# WHAT YOU HAVE TO DO
All entries below must be output word for word, and the pictures left behind.

════════════════════

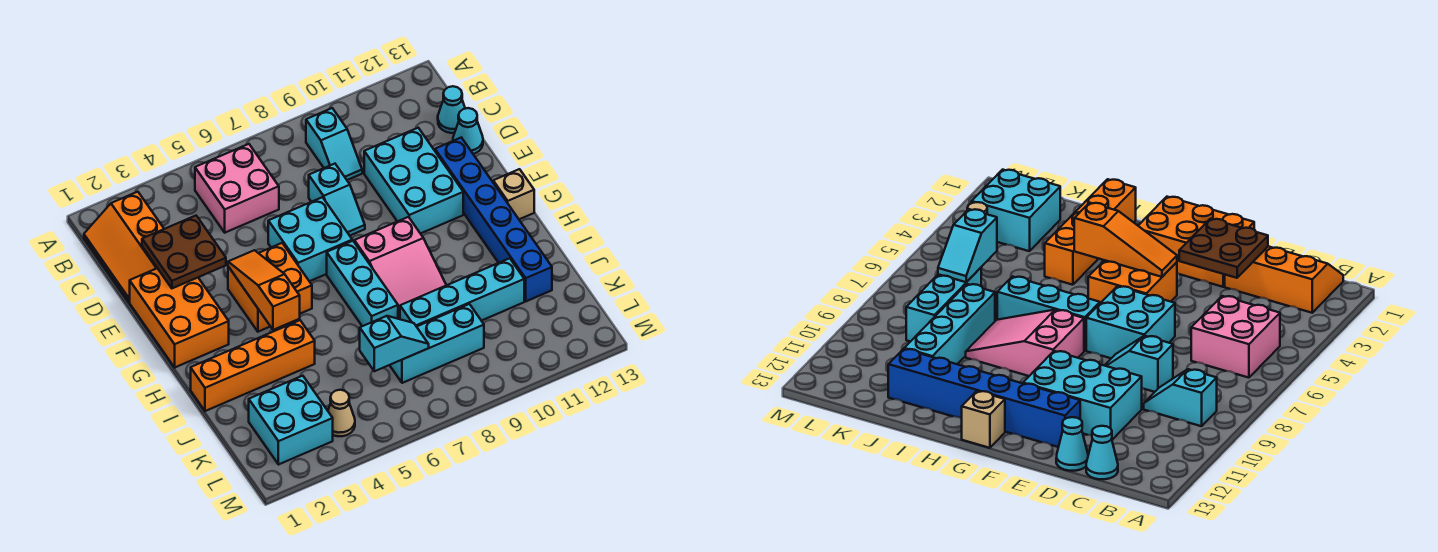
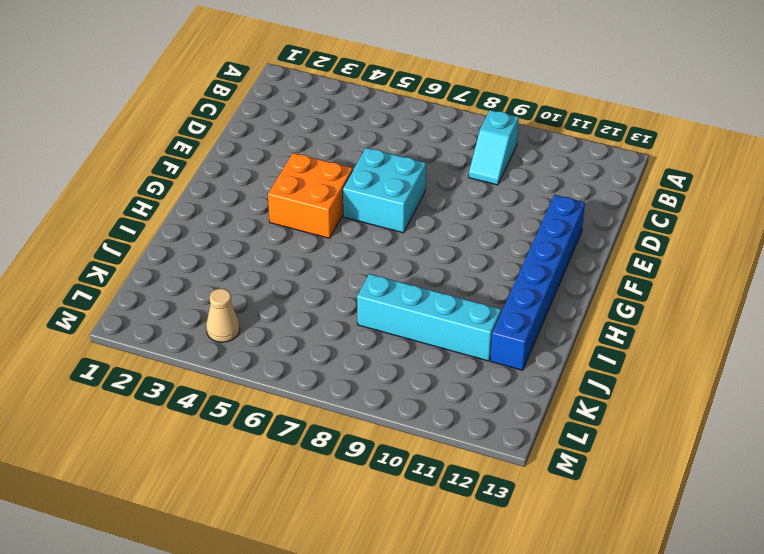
none -> orange slope B1:D2 level 1 top 2
none -> pink brick B5:C6 level 1
none -> cyan cone C13 level 1

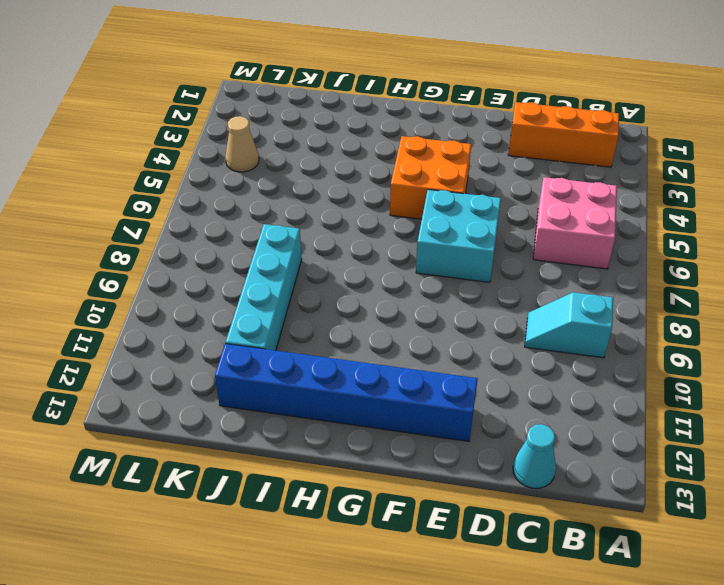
none -> cyan slope D8:E8 level 1 top D
none -> cyan brick D10:F11 level 1
none -> cyan cone D13 level 1

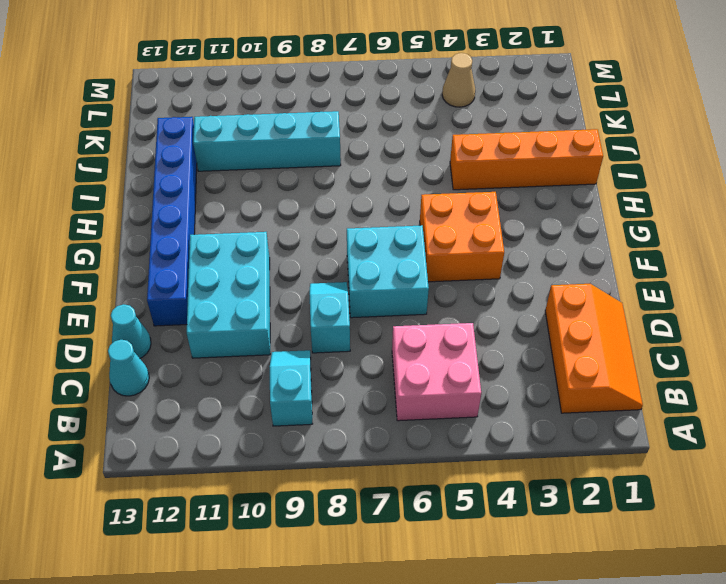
none -> orange brick E1:G2 level 1
none -> cyan brick G7:I7 level 1
none -> pink slope G8:I9 level 1 top G

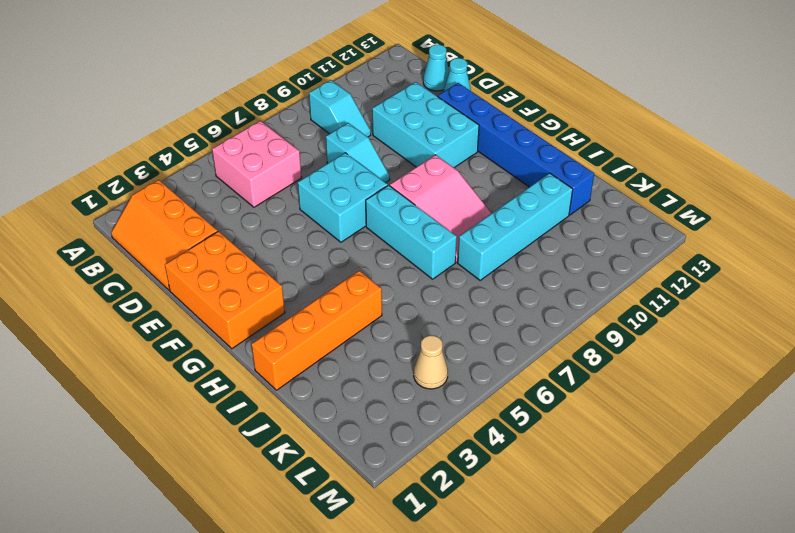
none -> orange brick F4:G5 level 1
none -> tan brick G13 level 1
none -> cyan brick K2:L3 level 1

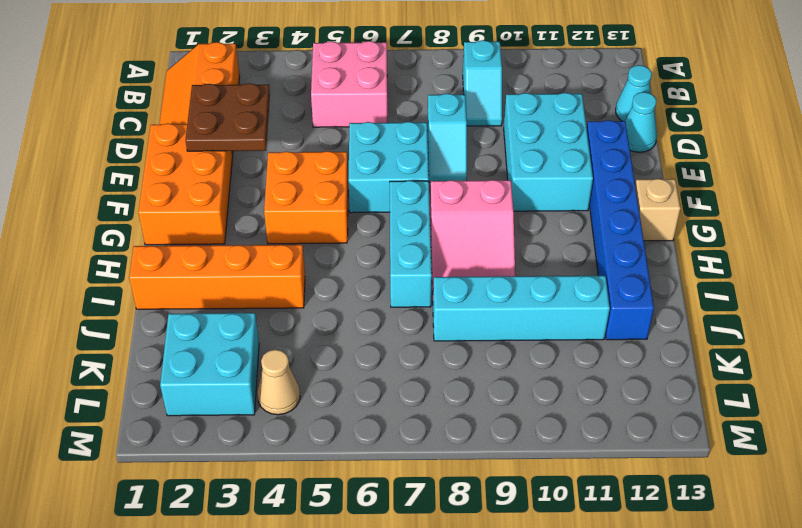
none -> cyan brick K7:K9 level 1
none -> orange slope F4:H4 level 2 top H
none -> cyan slope K6:K7 level 2 top 6

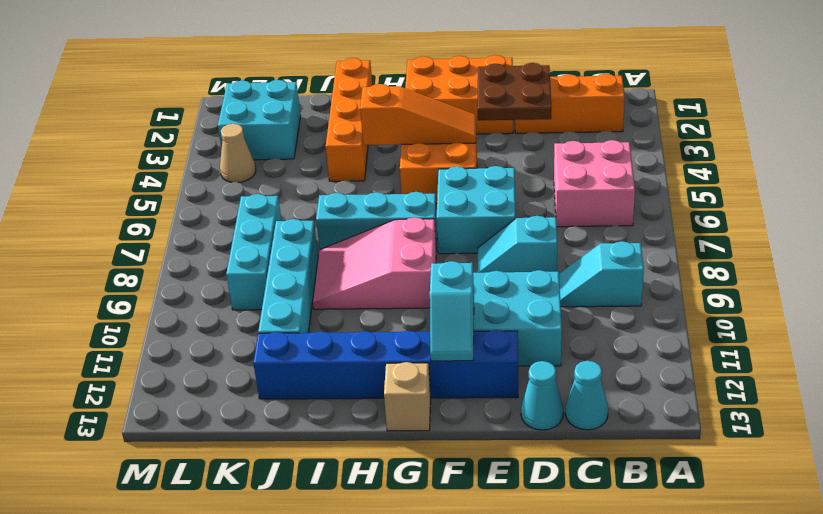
cyan slope F11:F12 level 2 top 11 -> cyan slope K6:K7 level 2 top 6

════════════════════

# SOLUTION TO THE PROBLEM
none -> orange slope B1:D2 level 1 top 2
none -> pink brick B5:C6 level 1
none -> cyan cone C13 level 1

none -> cyan slope D8:E8 level 1 top D
none -> cyan brick D10:F11 level 1
none -> cyan cone D13 level 1

none -> orange brick E1:G2 level 1
none -> cyan brick G7:I7 level 1
none -> pink slope G8:I9 level 1 top G

none -> orange brick F4:G5 level 1
none -> tan brick G13 level 1
none -> cyan brick K2:L3 level 1

none -> cyan brick K7:K9 level 1
none -> orange slope F4:H4 level 2 top H
none -> cyan slope K6:K7 level 2 top 6

cyan slope F11:F12 level 2 top 11 -> cyan slope K6:K7 level 2 top 6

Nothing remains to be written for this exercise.